Problem description: Nothing but a number is needed: the count of lines below that include "image".
BEGIN Data to process
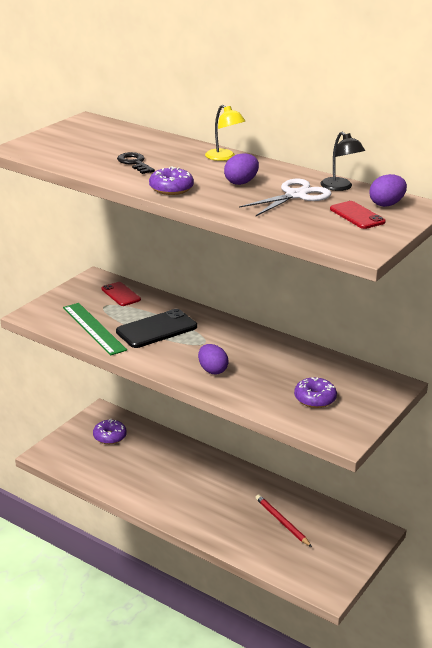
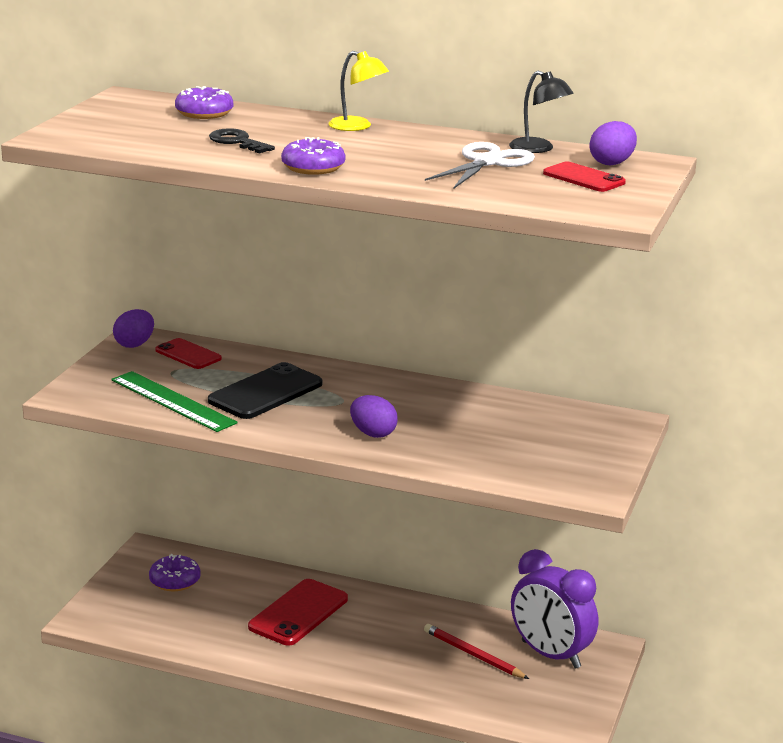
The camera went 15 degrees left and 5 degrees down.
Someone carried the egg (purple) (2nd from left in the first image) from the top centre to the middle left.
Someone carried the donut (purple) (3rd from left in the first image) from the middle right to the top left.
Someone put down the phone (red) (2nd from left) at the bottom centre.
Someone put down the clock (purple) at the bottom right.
END Data to process
Answer to this problem: 2